▶ **Exercise directions**
Could you print exactly the lines from the one that contains "Q2: NMOS (G" to the end of the data, both ends included, and nothing else? Skip the pictures.
►
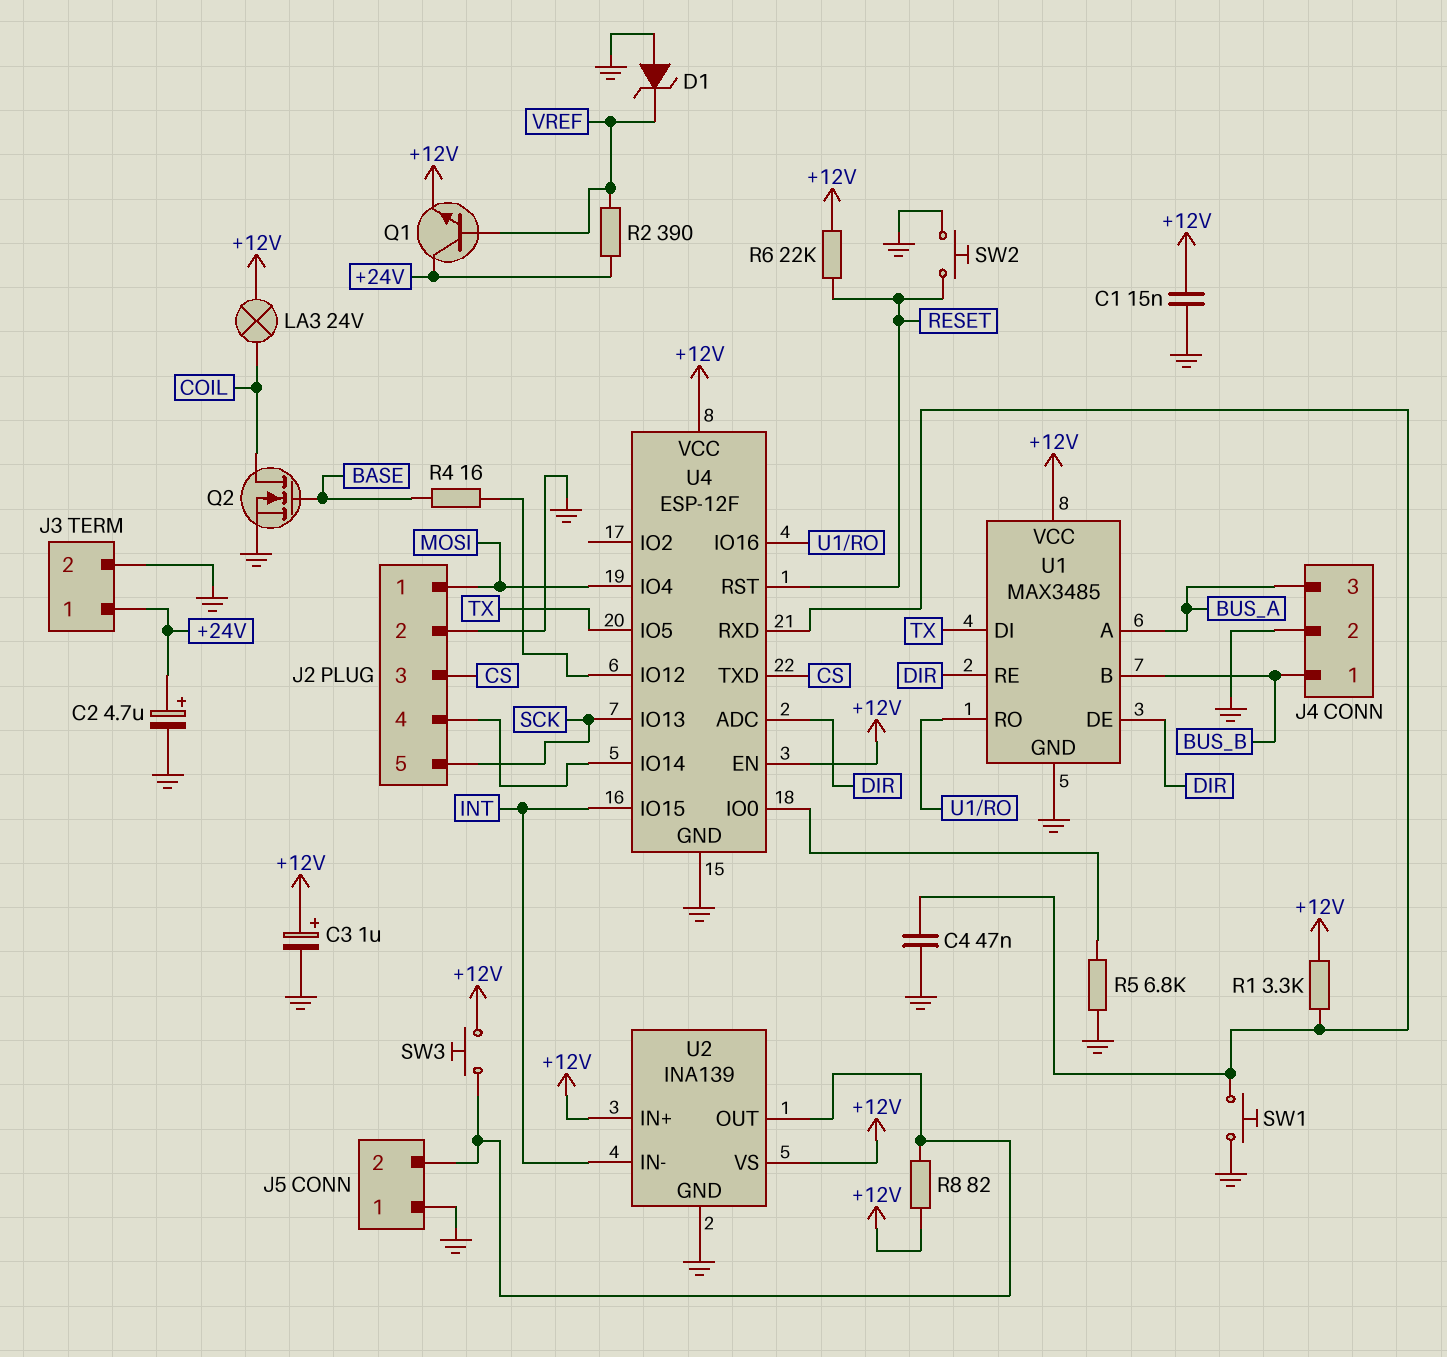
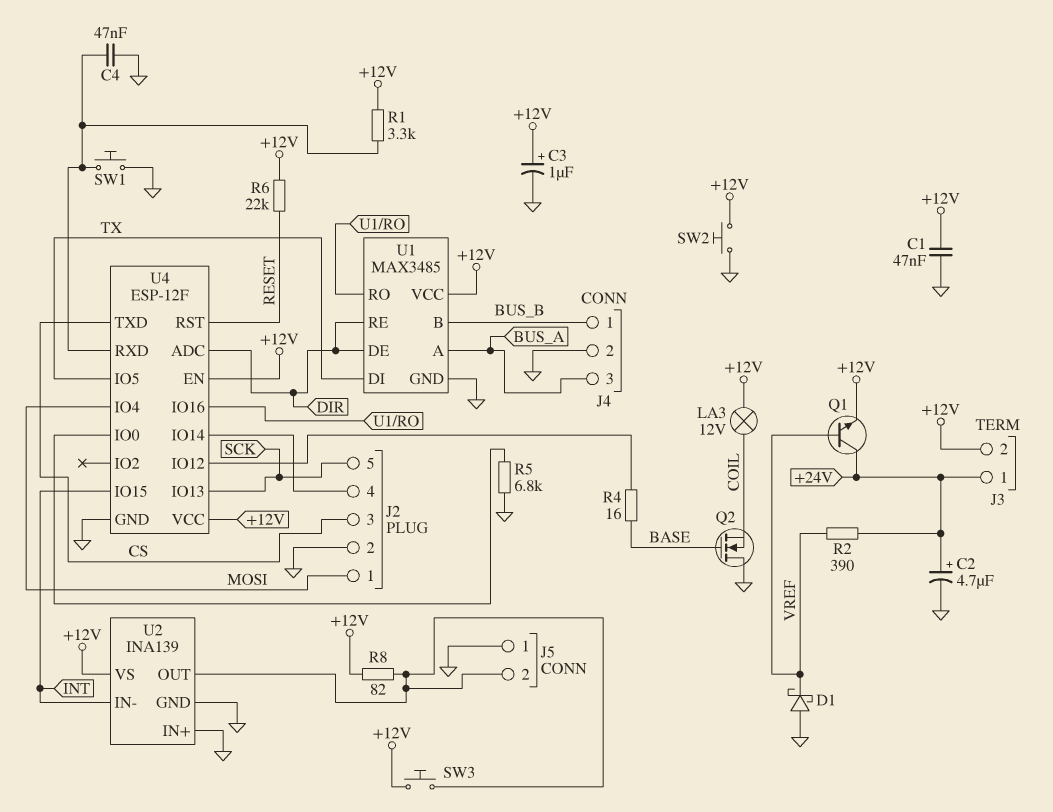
C1: 15nF (+12V, GND) -> 47nF (+12V, GND)
D1: zener (A GND, K VREF) -> schottky (A GND, K VREF)
J3 pin 2: GND -> +12V
LA3: lamp 24V (+12V, COIL) -> lamp 12V (+12V, COIL)
Q2: NMOS (G BASE, D COIL, S GND) -> NMOS (G BASE, D GND, S COIL)
SW2: button (GND, RESET) -> button (+12V, GND)
U2 pin IN+: +12V -> GND

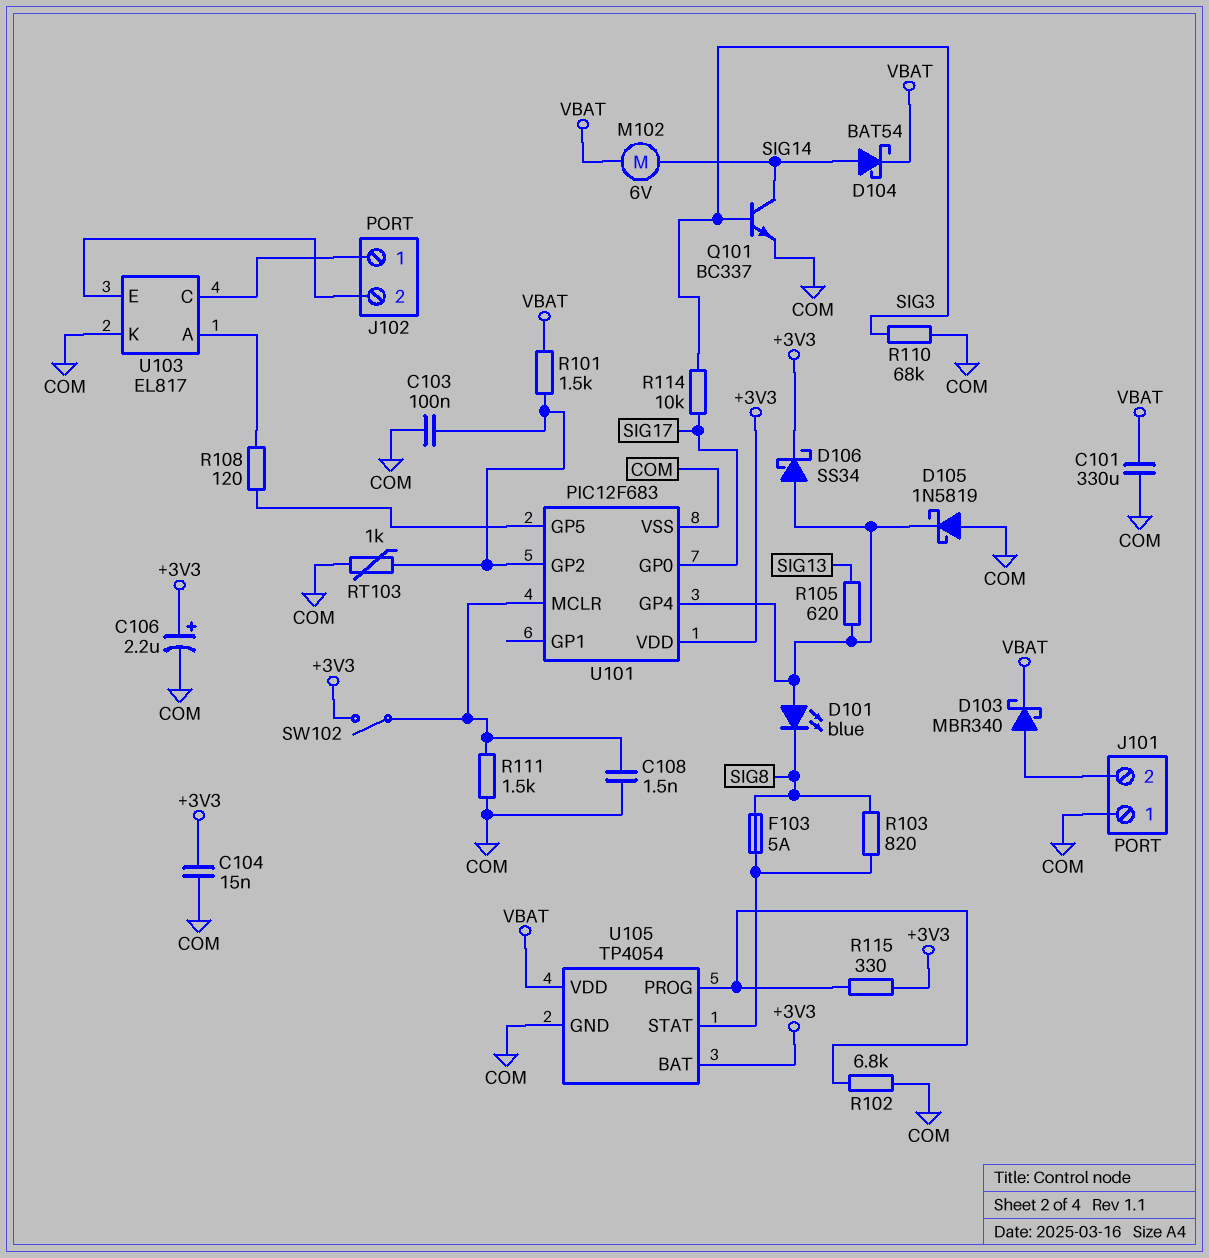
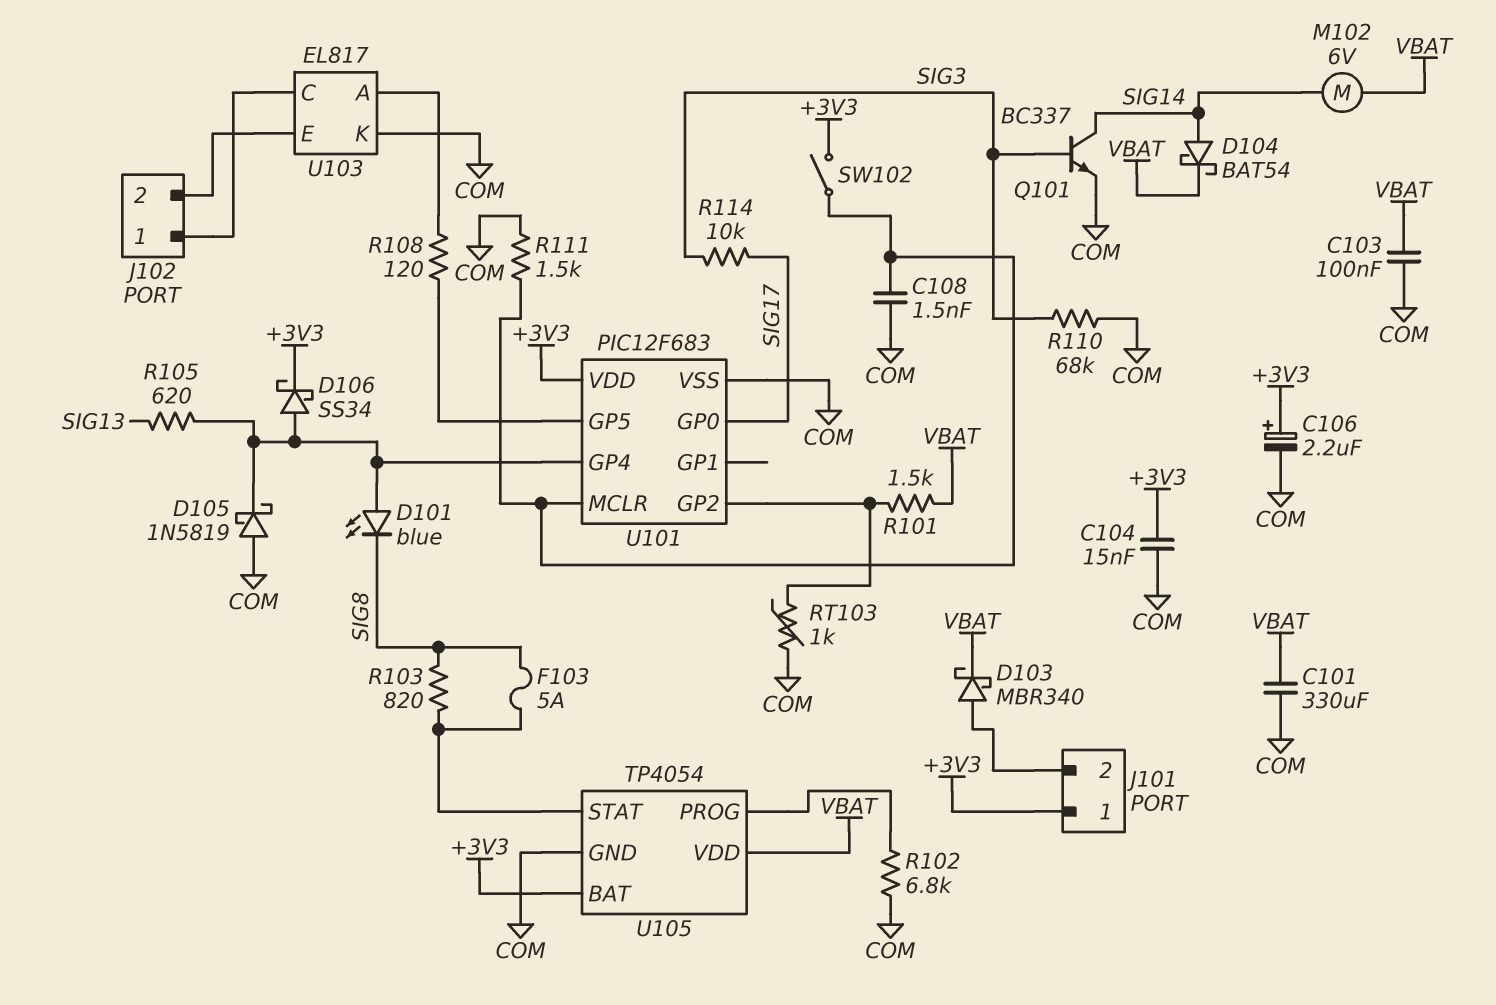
C103: 100nF (COM, U101/GP2) -> 100nF (COM, VBAT)
J101 pin 1: COM -> +3V3
R115: 330 (+3V3, U105/PROG) -> none

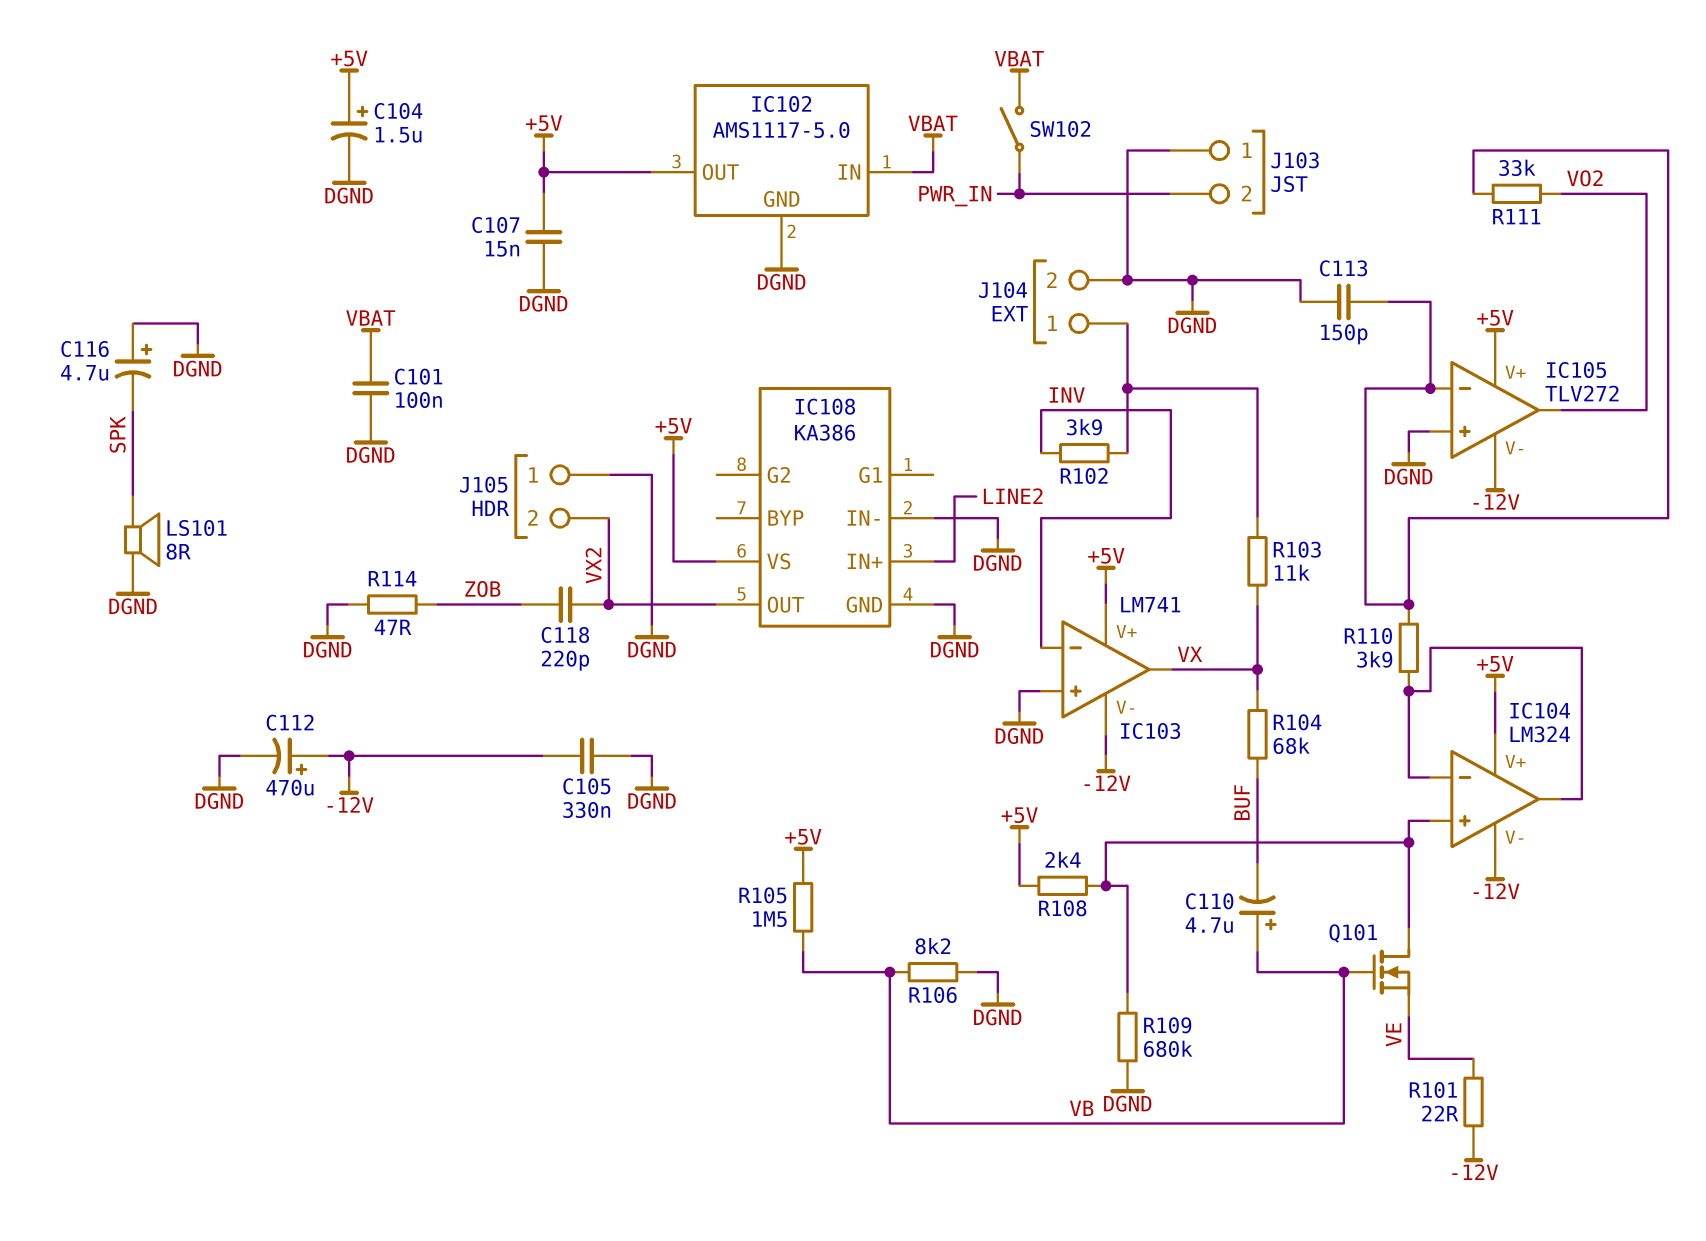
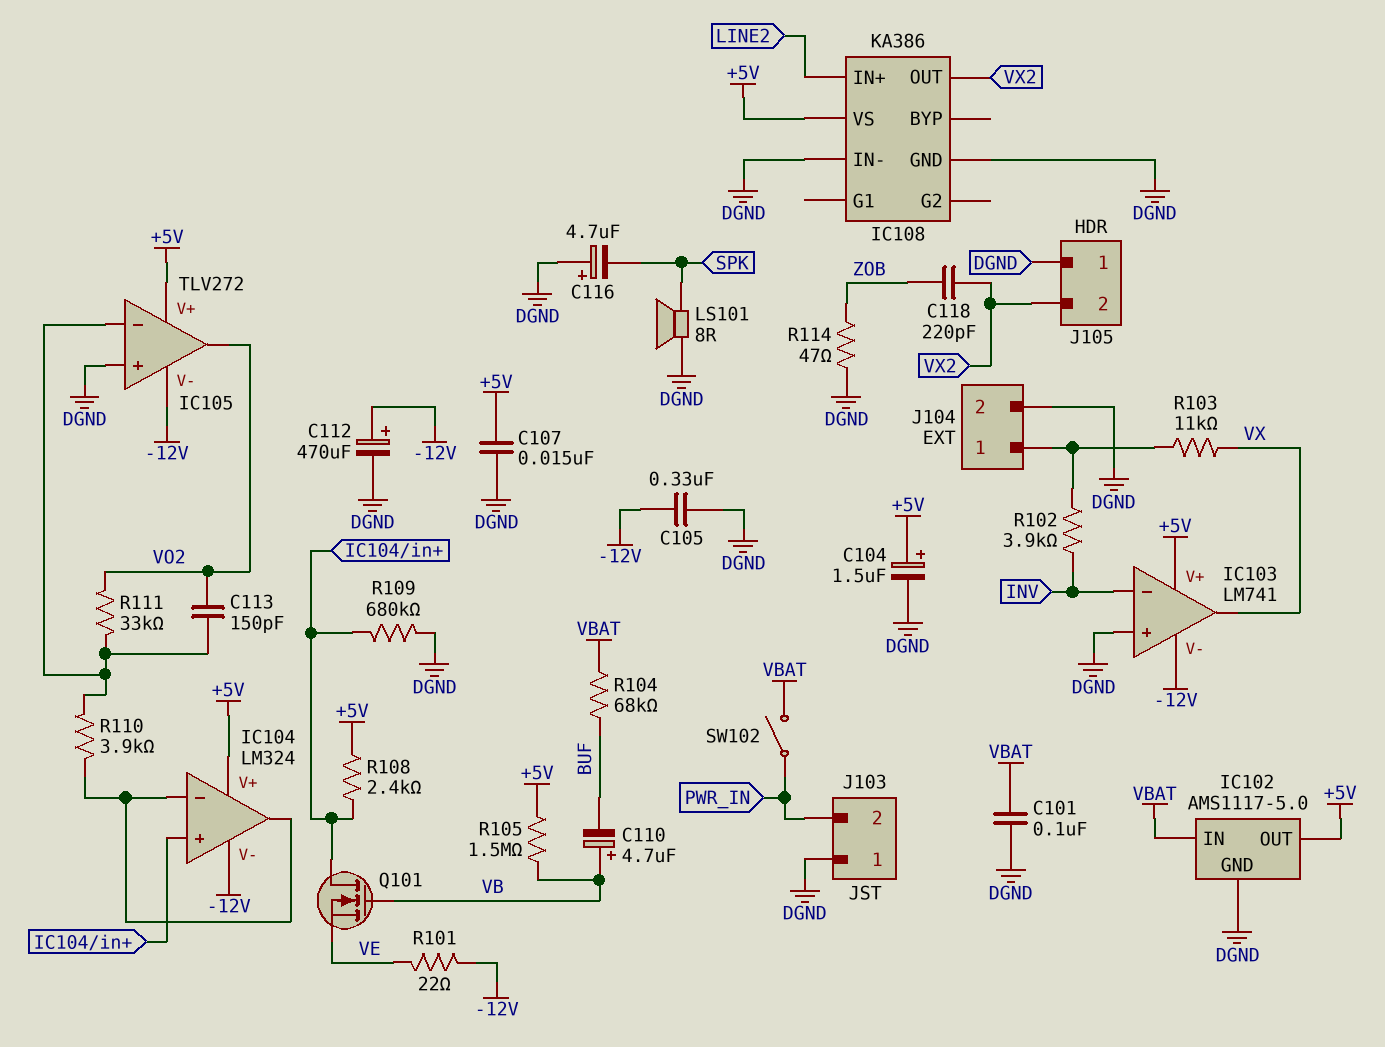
C113: 150pF (DGND, IC105/in-) -> 150pF (IC105/in-, VO2)
R104: 68k (BUF, VX) -> 68k (BUF, VBAT)
R106: 8.2k (DGND, VB) -> none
◄
▶ **Your solution**
Q2: NMOS (G BASE, D COIL, S GND) -> NMOS (G BASE, D GND, S COIL)
SW2: button (GND, RESET) -> button (+12V, GND)
U2 pin IN+: +12V -> GND

C103: 100nF (COM, U101/GP2) -> 100nF (COM, VBAT)
J101 pin 1: COM -> +3V3
R115: 330 (+3V3, U105/PROG) -> none

C113: 150pF (DGND, IC105/in-) -> 150pF (IC105/in-, VO2)
R104: 68k (BUF, VX) -> 68k (BUF, VBAT)
R106: 8.2k (DGND, VB) -> none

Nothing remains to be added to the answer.